- **PROBLEM REQUIREMENTS**: Reproduce every entry exactly.

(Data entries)
○ ○ ○ ○ ○

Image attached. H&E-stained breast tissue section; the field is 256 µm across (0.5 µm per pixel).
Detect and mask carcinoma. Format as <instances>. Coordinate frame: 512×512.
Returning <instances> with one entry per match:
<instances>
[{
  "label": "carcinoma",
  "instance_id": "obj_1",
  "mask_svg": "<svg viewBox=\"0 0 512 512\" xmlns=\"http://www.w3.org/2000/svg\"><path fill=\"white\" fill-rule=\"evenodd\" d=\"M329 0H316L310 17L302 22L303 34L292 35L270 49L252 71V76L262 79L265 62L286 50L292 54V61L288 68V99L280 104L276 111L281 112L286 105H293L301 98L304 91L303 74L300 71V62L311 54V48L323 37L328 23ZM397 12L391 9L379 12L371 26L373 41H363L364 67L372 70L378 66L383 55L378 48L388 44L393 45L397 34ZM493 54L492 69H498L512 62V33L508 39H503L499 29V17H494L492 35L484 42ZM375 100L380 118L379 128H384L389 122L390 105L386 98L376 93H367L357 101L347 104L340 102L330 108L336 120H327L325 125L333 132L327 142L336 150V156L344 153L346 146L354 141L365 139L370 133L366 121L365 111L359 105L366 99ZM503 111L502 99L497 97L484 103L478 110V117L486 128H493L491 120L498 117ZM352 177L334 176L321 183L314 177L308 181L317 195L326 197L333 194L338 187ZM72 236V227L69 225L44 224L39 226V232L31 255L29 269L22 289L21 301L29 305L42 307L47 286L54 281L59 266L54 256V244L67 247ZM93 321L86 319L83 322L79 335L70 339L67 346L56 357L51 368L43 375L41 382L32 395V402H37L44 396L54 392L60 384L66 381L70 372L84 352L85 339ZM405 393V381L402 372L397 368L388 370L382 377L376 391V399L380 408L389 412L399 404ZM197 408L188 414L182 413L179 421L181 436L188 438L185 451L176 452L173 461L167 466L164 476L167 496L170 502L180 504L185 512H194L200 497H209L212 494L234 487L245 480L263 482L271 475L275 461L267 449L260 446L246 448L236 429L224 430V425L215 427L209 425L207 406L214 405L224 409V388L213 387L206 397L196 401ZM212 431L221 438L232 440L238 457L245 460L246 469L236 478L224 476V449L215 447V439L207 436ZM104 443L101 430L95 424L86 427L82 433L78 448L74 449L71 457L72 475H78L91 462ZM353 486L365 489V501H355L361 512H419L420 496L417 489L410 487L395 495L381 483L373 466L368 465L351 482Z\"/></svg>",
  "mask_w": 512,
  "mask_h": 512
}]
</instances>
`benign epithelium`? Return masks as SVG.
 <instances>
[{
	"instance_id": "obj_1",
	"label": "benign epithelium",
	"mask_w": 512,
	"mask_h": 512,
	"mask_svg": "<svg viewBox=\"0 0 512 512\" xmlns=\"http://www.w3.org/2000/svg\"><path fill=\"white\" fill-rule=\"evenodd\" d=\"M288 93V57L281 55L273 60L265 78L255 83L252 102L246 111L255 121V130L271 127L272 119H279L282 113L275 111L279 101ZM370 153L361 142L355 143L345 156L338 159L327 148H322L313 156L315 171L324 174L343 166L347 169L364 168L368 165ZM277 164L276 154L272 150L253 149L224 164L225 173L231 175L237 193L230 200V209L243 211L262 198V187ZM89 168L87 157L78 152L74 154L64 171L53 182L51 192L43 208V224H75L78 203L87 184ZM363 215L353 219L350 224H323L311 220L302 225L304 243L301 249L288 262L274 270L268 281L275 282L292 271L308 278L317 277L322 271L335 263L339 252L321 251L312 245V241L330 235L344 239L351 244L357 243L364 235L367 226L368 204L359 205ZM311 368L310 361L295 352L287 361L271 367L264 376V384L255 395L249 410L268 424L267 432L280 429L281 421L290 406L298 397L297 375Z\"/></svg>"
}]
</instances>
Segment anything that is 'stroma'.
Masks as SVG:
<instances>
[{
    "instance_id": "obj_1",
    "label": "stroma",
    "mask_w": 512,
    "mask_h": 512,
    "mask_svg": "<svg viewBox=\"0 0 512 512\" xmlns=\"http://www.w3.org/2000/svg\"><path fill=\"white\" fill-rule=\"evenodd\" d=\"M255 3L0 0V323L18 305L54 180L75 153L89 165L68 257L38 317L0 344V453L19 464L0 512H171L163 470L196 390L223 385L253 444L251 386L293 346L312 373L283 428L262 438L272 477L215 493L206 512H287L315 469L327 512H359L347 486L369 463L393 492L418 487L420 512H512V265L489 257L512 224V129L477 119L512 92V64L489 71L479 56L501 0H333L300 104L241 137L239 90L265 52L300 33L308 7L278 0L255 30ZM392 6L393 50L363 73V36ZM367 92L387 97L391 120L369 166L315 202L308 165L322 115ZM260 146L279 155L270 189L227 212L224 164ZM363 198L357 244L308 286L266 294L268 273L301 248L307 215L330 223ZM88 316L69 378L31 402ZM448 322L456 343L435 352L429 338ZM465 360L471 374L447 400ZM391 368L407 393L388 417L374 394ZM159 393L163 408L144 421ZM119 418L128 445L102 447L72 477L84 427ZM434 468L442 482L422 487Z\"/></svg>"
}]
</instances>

○ ○ ○ ○ ○

- **CORRECT RESPONSE**:
Image attached. H&E-stained breast tissue section; the field is 256 µm across (0.5 µm per pixel).
Detect and mask carcinoma. Format as <instances>. Coordinate frame: 512×512.
Returning <instances> with one entry per match:
<instances>
[{
  "label": "carcinoma",
  "instance_id": "obj_1",
  "mask_svg": "<svg viewBox=\"0 0 512 512\" xmlns=\"http://www.w3.org/2000/svg\"><path fill=\"white\" fill-rule=\"evenodd\" d=\"M329 0H316L310 17L302 22L303 34L292 35L270 49L252 71V76L262 79L265 62L286 50L292 54V61L288 68V99L280 104L276 111L281 112L286 105H293L301 98L304 91L303 74L300 71V62L311 54V48L323 37L328 23ZM397 12L391 9L379 12L371 26L373 41H363L364 67L372 70L378 66L383 55L378 48L388 44L393 45L397 34ZM493 54L492 69H498L512 62V33L508 39H503L499 29V17H494L492 35L484 42ZM375 100L380 118L379 128H384L389 122L390 105L386 98L376 93H367L357 101L347 104L340 102L330 108L336 120H327L325 125L333 132L327 142L336 150V156L344 153L346 146L354 141L365 139L370 133L366 121L365 111L359 105L366 99ZM503 111L502 99L497 97L484 103L478 110V117L486 128H493L491 120L498 117ZM352 177L334 176L321 183L314 177L308 181L317 195L326 197L333 194L338 187ZM72 236V227L69 225L44 224L39 226V232L31 255L29 269L22 289L21 301L29 305L42 307L47 286L54 281L59 266L54 256V244L67 247ZM93 321L86 319L83 322L79 335L70 339L67 346L56 357L51 368L43 375L41 382L32 395V402H37L44 396L54 392L60 384L66 381L70 372L84 352L85 339ZM405 393V381L402 372L397 368L388 370L382 377L376 391V399L380 408L389 412L399 404ZM197 408L188 414L182 413L179 421L181 436L188 438L185 451L176 452L173 461L167 466L164 476L167 496L170 502L180 504L185 512H194L200 497H209L212 494L234 487L245 480L263 482L271 475L275 461L267 449L260 446L246 448L236 429L224 430V425L215 427L209 425L207 406L214 405L224 409V388L213 387L206 397L196 401ZM212 431L221 438L232 440L238 457L245 460L246 469L236 478L224 476V449L215 447V439L207 436ZM104 443L101 430L95 424L86 427L82 433L78 448L74 449L71 457L72 475H78L91 462ZM353 486L365 489V501H355L361 512H419L420 496L417 489L410 487L395 495L381 483L373 466L368 465L351 482Z\"/></svg>",
  "mask_w": 512,
  "mask_h": 512
}]
</instances>
`benign epithelium`? Return masks as SVG.
 <instances>
[{
	"instance_id": "obj_1",
	"label": "benign epithelium",
	"mask_w": 512,
	"mask_h": 512,
	"mask_svg": "<svg viewBox=\"0 0 512 512\" xmlns=\"http://www.w3.org/2000/svg\"><path fill=\"white\" fill-rule=\"evenodd\" d=\"M288 93V57L281 55L273 60L265 78L255 83L252 102L246 111L255 121V130L271 127L272 119H279L282 113L275 111L279 101ZM370 153L361 142L355 143L345 156L338 159L327 148H322L313 156L315 171L324 174L343 166L347 169L364 168L368 165ZM277 164L276 154L272 150L253 149L224 164L225 173L231 175L237 193L230 200V209L243 211L262 198V187ZM89 168L87 157L78 152L74 154L64 171L53 182L51 192L43 208V224H75L78 203L87 184ZM363 215L353 219L350 224H323L311 220L302 225L304 243L301 249L288 262L274 270L268 281L275 282L292 271L308 278L317 277L322 271L335 263L339 252L321 251L312 245V241L330 235L344 239L351 244L357 243L364 235L367 226L368 204L359 205ZM311 368L310 361L295 352L287 361L271 367L264 376V384L255 395L249 410L268 424L267 432L280 429L281 421L290 406L298 397L297 375Z\"/></svg>"
}]
</instances>
Segment anything that is 'stroma'.
Masks as SVG:
<instances>
[{
    "instance_id": "obj_1",
    "label": "stroma",
    "mask_w": 512,
    "mask_h": 512,
    "mask_svg": "<svg viewBox=\"0 0 512 512\" xmlns=\"http://www.w3.org/2000/svg\"><path fill=\"white\" fill-rule=\"evenodd\" d=\"M255 3L0 0V323L18 305L54 180L75 153L89 165L68 257L38 317L0 344V453L19 464L0 512H171L163 470L196 390L223 385L253 444L251 386L293 346L312 373L283 428L262 438L272 477L215 493L206 512H287L315 469L327 512H359L347 486L369 463L393 492L418 487L420 512H512V265L489 257L512 224V129L477 119L512 92V64L489 71L479 56L501 0H333L300 104L241 137L239 90L265 52L300 33L308 7L278 0L255 30ZM392 6L393 50L363 73V36ZM367 92L387 97L391 120L369 166L315 202L308 165L322 115ZM260 146L279 155L270 189L227 212L224 164ZM363 198L357 244L308 286L266 294L268 273L301 248L307 215L330 223ZM88 316L69 378L31 402ZM448 322L456 343L435 352L429 338ZM465 360L471 374L447 400ZM391 368L407 393L388 417L374 394ZM159 393L163 408L144 421ZM119 418L128 445L102 447L72 477L84 427ZM434 468L442 482L422 487Z\"/></svg>"
}]
</instances>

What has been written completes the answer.